**Exercise:** Rewrite every line of the listing below as a numbered list, skipping blank lines and leaving the pictures out.

[Start]

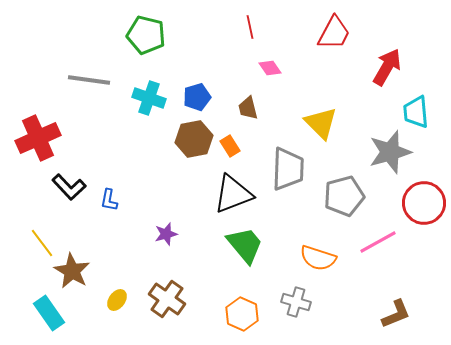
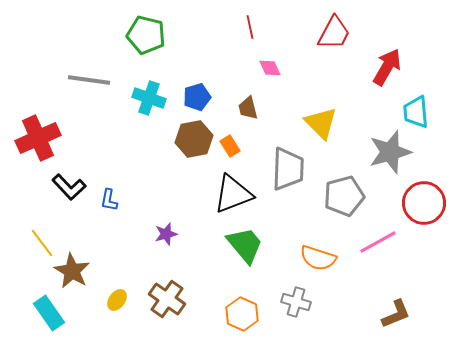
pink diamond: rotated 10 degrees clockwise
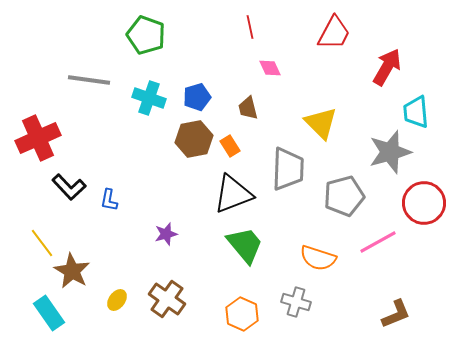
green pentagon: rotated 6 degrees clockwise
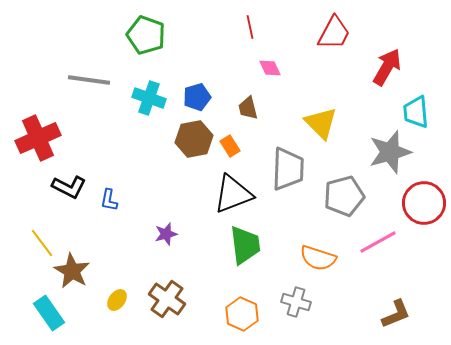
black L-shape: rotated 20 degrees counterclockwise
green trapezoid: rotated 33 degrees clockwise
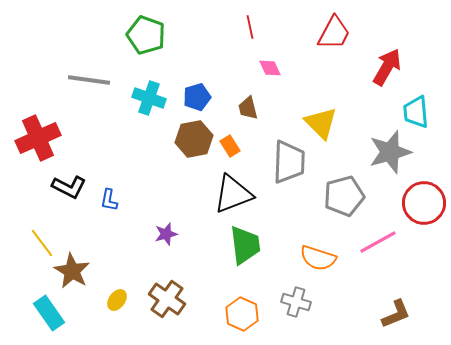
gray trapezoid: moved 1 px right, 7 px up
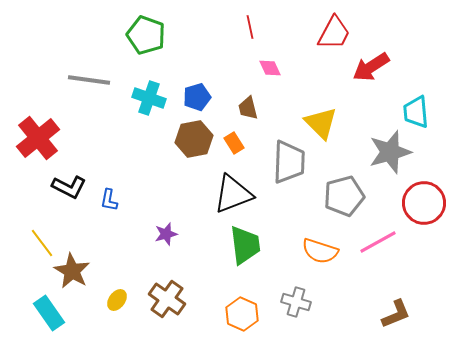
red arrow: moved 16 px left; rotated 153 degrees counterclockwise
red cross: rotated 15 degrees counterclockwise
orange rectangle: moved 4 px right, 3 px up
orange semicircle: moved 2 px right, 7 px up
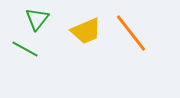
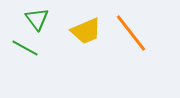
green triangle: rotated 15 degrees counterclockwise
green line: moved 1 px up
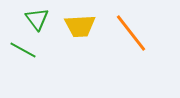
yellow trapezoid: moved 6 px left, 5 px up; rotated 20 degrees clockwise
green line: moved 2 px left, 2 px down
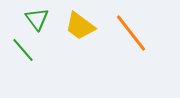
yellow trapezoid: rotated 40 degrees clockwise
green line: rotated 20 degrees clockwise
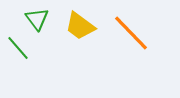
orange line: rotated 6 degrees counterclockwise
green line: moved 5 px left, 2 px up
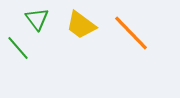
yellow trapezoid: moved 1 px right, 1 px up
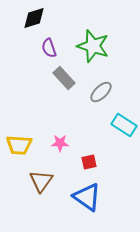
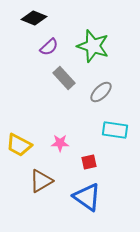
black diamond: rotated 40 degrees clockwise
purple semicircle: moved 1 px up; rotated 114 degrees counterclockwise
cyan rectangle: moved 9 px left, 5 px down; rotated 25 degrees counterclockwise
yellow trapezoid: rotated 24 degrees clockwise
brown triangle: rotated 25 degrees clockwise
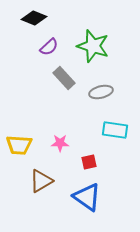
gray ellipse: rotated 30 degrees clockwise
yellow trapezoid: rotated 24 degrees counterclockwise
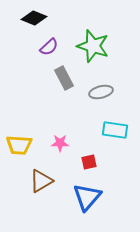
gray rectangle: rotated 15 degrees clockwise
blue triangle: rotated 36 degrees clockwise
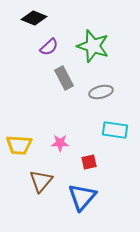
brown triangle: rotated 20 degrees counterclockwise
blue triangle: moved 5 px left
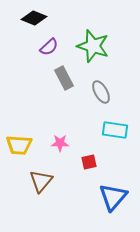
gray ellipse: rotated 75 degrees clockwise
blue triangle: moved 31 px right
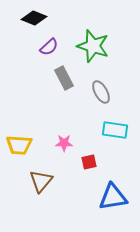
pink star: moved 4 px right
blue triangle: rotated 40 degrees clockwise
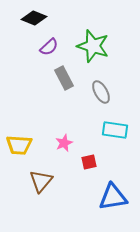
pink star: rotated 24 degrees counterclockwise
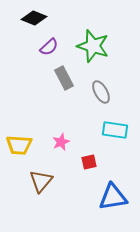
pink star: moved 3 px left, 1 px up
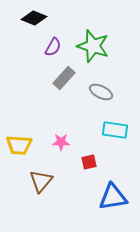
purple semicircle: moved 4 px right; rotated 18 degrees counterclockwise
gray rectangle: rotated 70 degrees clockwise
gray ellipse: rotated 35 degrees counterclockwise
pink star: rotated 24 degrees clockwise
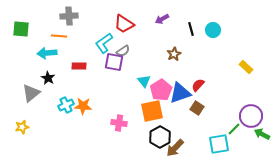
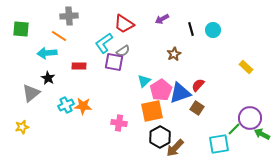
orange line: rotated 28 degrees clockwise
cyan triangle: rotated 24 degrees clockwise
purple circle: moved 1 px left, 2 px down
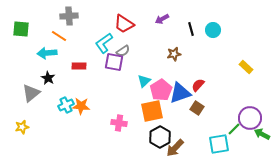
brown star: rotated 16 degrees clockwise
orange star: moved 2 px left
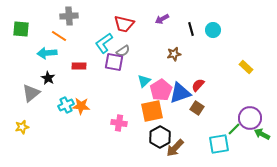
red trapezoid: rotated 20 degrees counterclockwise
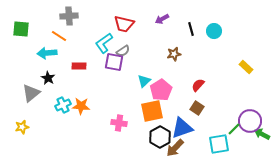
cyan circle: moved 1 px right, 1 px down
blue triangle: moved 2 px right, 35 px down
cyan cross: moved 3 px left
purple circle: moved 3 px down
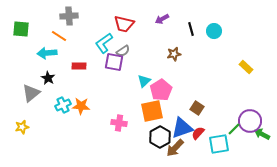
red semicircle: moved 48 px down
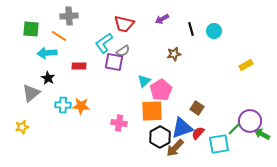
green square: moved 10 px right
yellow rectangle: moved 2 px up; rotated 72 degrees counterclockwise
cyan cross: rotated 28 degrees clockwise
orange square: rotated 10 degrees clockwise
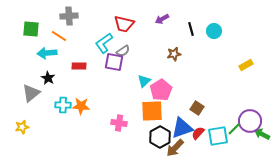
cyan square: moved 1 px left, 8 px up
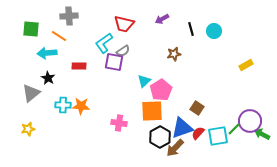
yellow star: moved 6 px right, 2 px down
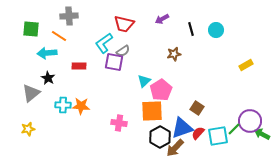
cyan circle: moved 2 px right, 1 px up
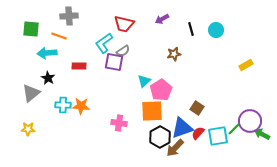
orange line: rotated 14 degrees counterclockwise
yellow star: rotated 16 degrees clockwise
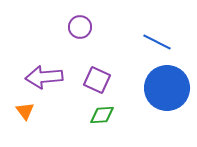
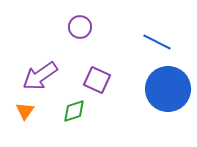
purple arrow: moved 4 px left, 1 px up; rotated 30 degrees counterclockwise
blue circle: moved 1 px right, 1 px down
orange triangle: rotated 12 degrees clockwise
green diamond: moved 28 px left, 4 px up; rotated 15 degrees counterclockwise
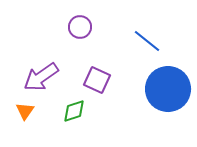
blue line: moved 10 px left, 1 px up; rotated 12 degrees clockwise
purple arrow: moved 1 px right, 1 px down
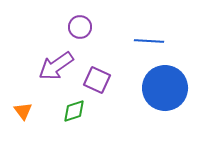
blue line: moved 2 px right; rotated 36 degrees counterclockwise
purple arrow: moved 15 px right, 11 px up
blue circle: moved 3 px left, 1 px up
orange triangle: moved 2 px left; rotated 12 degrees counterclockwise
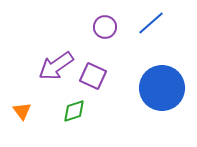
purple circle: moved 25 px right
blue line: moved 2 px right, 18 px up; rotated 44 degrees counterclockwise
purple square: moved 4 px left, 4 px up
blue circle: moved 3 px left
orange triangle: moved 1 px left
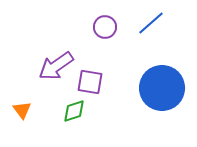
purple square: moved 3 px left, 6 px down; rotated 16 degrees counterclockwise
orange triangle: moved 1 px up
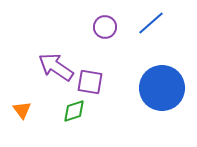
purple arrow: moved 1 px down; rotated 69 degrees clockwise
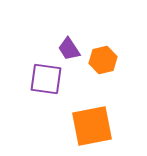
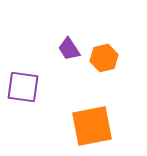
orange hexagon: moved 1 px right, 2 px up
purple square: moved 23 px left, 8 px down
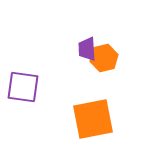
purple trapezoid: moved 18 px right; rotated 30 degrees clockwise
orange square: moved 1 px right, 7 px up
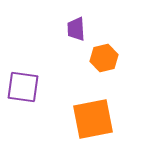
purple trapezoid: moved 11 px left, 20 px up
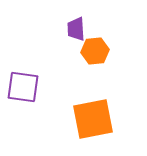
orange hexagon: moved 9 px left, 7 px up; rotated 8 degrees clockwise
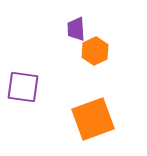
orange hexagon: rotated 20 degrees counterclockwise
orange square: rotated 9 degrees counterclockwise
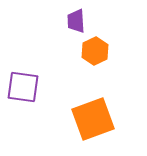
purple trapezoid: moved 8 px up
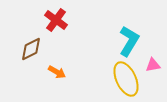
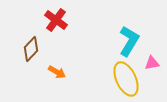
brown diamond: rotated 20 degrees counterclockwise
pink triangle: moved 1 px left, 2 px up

[End]

**Written solution:**
1. pink diamond: rotated 10 degrees clockwise
2. green pentagon: rotated 6 degrees clockwise
3. black L-shape: rotated 20 degrees counterclockwise
4. green trapezoid: rotated 33 degrees clockwise
5. gray trapezoid: moved 1 px right, 7 px up
6. red arrow: moved 16 px left; rotated 153 degrees counterclockwise
7. red cross: rotated 15 degrees counterclockwise
8. orange rectangle: moved 4 px right, 3 px up
9. orange semicircle: moved 2 px right, 7 px up
10. green triangle: rotated 15 degrees counterclockwise
11. green line: moved 1 px up
12. yellow trapezoid: moved 6 px left, 5 px up; rotated 20 degrees clockwise
13. green line: moved 2 px left, 2 px down
14. yellow trapezoid: rotated 40 degrees clockwise
15. green line: rotated 20 degrees clockwise
16. orange line: rotated 6 degrees counterclockwise
17. green line: moved 5 px left, 2 px up
18. yellow trapezoid: moved 1 px right, 1 px up
19. black diamond: rotated 40 degrees clockwise
20. purple semicircle: moved 1 px up; rotated 114 degrees counterclockwise
21. cyan rectangle: moved 9 px left, 5 px down; rotated 25 degrees counterclockwise
22. yellow trapezoid: rotated 24 degrees clockwise
23. brown triangle: rotated 25 degrees clockwise
24. gray ellipse: rotated 30 degrees clockwise
25. yellow trapezoid: rotated 24 degrees counterclockwise
26. gray rectangle: rotated 15 degrees clockwise
27. blue triangle: rotated 36 degrees clockwise
28. brown triangle: rotated 20 degrees counterclockwise
29. blue triangle: moved 5 px left
30. gray ellipse: rotated 75 degrees clockwise
31. blue triangle: moved 31 px right
32. pink star: moved 4 px right
33. blue triangle: rotated 40 degrees clockwise
34. pink star: rotated 24 degrees counterclockwise
35. pink star: moved 3 px left, 1 px up
36. purple semicircle: moved 4 px right; rotated 18 degrees counterclockwise
37. gray rectangle: rotated 70 degrees clockwise
38. gray ellipse: rotated 35 degrees counterclockwise
39. pink star: rotated 24 degrees clockwise
40. orange line: rotated 28 degrees clockwise
41. cyan triangle: rotated 24 degrees clockwise
42. purple circle: moved 1 px left, 2 px down
43. brown star: rotated 16 degrees clockwise
44. orange star: moved 2 px left
45. red trapezoid: rotated 20 degrees counterclockwise
46. cyan circle: moved 1 px right, 1 px down
47. blue triangle: moved 2 px right, 35 px down
48. cyan cross: moved 3 px left
49. purple circle: moved 3 px down
50. red semicircle: moved 48 px down
51. green square: moved 10 px right
52. yellow rectangle: moved 2 px up; rotated 72 degrees counterclockwise
53. cyan cross: rotated 28 degrees clockwise
54. orange square: rotated 10 degrees clockwise
55. cyan square: moved 1 px left, 8 px up
56. yellow star: moved 6 px right, 2 px down
57. cyan circle: moved 2 px right, 1 px up
58. orange line: rotated 14 degrees counterclockwise
59. yellow star: rotated 16 degrees clockwise
60. purple arrow: moved 4 px left, 1 px up; rotated 30 degrees counterclockwise
61. blue circle: moved 1 px right, 1 px down
62. orange triangle: rotated 12 degrees clockwise
63. green diamond: moved 28 px left, 4 px up; rotated 15 degrees counterclockwise
64. blue line: moved 10 px left, 1 px up; rotated 12 degrees clockwise
65. purple arrow: moved 1 px right, 1 px down
66. blue line: moved 2 px right; rotated 36 degrees counterclockwise
67. purple arrow: moved 15 px right, 11 px up
68. blue circle: moved 3 px left, 1 px up
69. orange triangle: moved 2 px left; rotated 12 degrees counterclockwise
70. purple circle: moved 25 px right
71. blue line: moved 2 px right, 18 px up; rotated 44 degrees counterclockwise
72. purple square: moved 4 px left, 4 px up
73. blue circle: moved 3 px left
74. orange triangle: moved 1 px left
75. purple square: moved 3 px left, 6 px down; rotated 16 degrees counterclockwise
76. orange triangle: moved 1 px up
77. purple arrow: moved 1 px down; rotated 69 degrees clockwise
78. orange hexagon: moved 1 px right, 2 px up
79. purple square: moved 23 px left, 8 px down
80. purple trapezoid: moved 18 px right; rotated 30 degrees clockwise
81. orange square: moved 1 px right, 7 px up
82. purple trapezoid: moved 11 px left, 20 px up
83. orange hexagon: moved 9 px left, 7 px up; rotated 8 degrees clockwise
84. orange hexagon: rotated 20 degrees counterclockwise
85. orange square: rotated 9 degrees counterclockwise
86. purple trapezoid: moved 8 px up
87. brown diamond: rotated 20 degrees counterclockwise
88. pink triangle: moved 1 px left, 2 px up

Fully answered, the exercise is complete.